* _RECORDS PROVIDED_
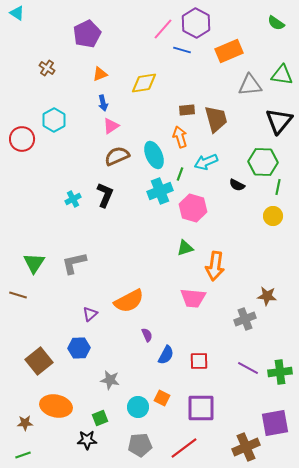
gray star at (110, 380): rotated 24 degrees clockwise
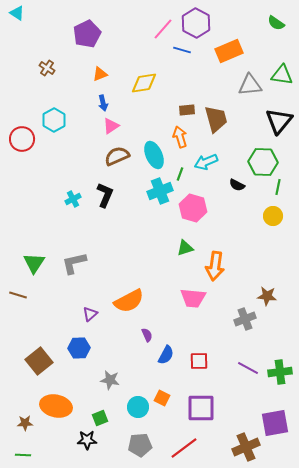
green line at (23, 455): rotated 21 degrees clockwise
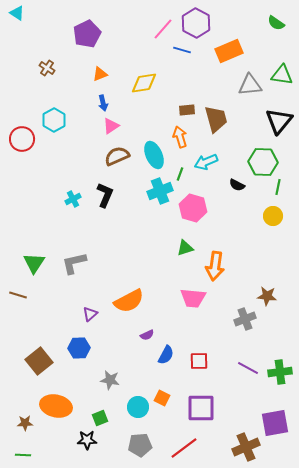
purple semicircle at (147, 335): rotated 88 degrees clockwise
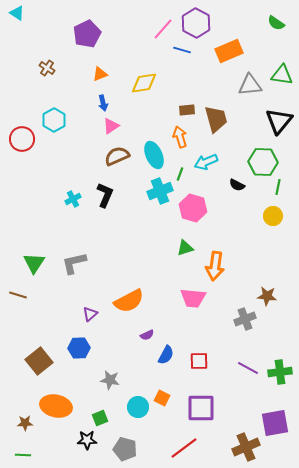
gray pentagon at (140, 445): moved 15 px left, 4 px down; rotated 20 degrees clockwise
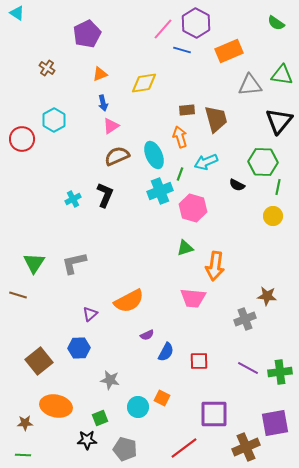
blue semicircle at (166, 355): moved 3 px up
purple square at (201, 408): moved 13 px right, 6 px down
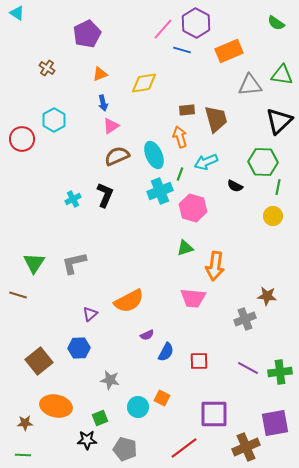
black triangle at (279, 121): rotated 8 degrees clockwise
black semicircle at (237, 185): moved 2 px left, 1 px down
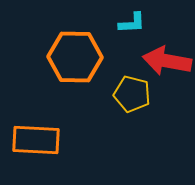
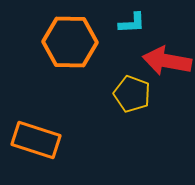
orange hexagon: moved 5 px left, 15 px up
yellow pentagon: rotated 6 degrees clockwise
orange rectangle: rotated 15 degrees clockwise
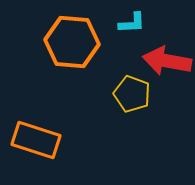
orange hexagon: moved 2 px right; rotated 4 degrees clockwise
--
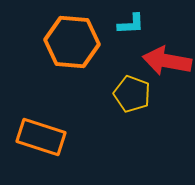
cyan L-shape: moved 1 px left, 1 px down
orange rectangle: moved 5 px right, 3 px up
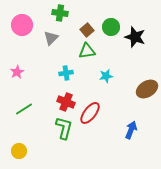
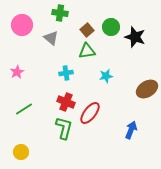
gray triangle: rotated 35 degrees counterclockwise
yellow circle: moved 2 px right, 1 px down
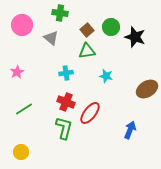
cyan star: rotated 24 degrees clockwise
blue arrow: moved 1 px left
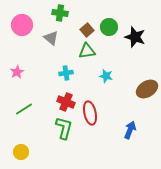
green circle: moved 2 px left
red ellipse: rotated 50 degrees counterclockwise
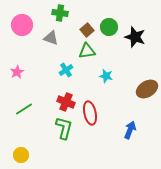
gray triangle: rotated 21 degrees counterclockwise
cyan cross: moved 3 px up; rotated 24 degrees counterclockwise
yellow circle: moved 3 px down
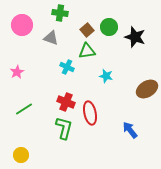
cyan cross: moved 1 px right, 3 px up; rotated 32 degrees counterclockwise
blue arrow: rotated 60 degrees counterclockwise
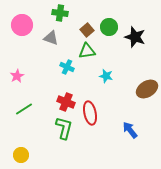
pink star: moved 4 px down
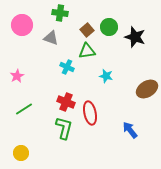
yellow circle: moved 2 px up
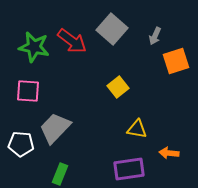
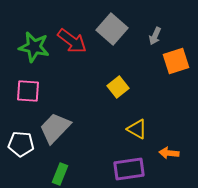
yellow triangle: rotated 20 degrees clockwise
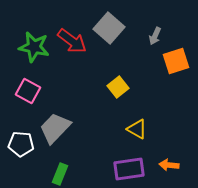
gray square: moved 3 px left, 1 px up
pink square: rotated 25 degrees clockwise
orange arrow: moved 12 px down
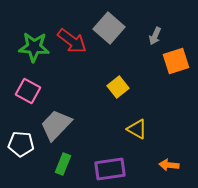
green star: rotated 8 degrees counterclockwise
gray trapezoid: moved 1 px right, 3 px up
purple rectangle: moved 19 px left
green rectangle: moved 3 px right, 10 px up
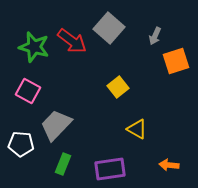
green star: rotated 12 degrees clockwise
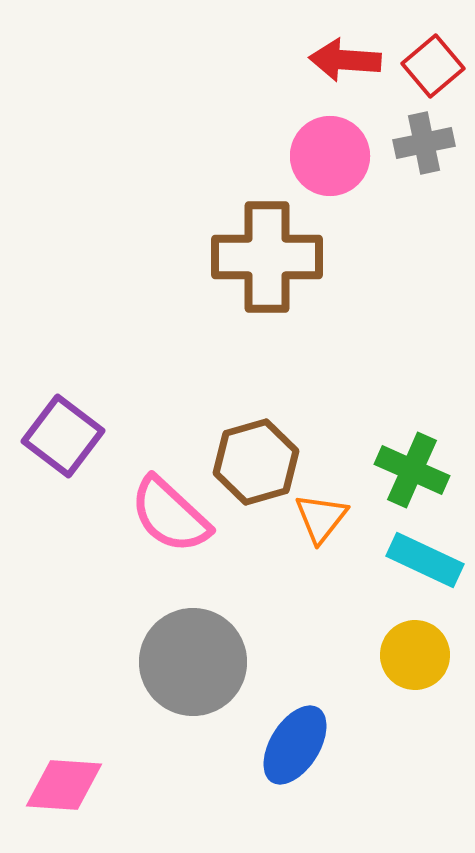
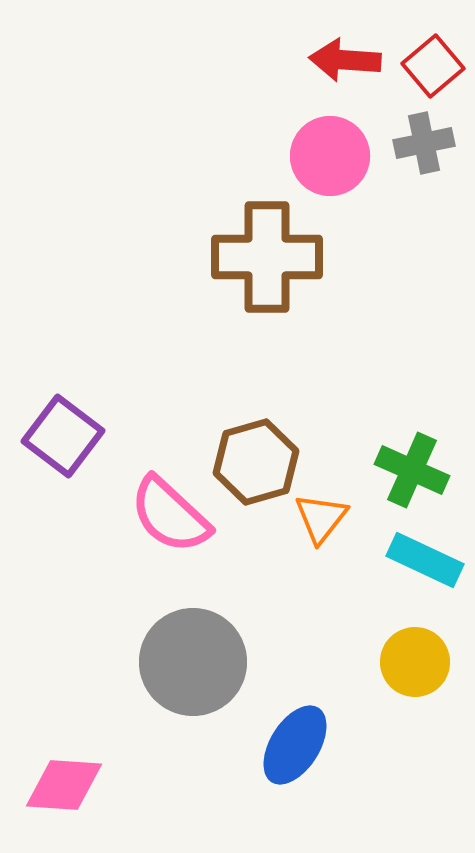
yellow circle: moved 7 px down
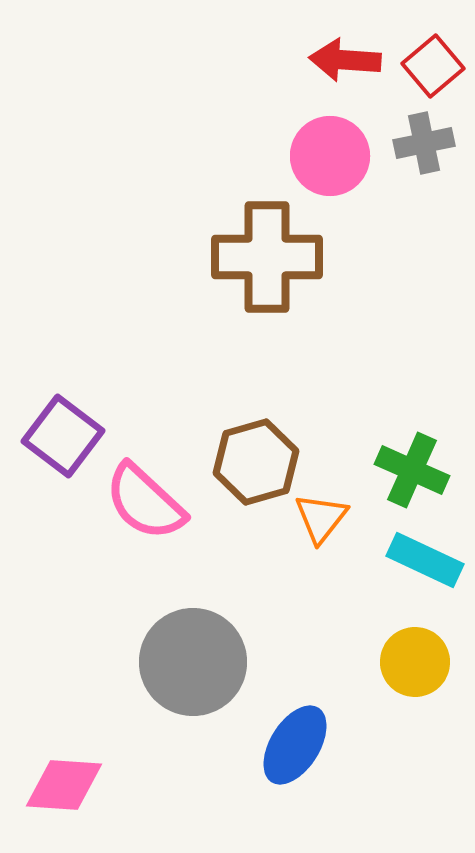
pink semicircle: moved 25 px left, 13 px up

* _EXERCISE INSTRUCTIONS_
Rewrite the records starting at the line containing "gray star at" and ending at the line containing "gray pentagon at", swapping "rotated" for "turned" and leaving everything else unchanged. Omit the picture lines from your answer.

* _EXERCISE RESPONSE_
gray star at (110, 380): turned 24 degrees clockwise
green line at (23, 455): turned 21 degrees clockwise
purple semicircle at (147, 335): turned 88 degrees clockwise
gray pentagon at (140, 445): moved 15 px left, 4 px down; turned 20 degrees clockwise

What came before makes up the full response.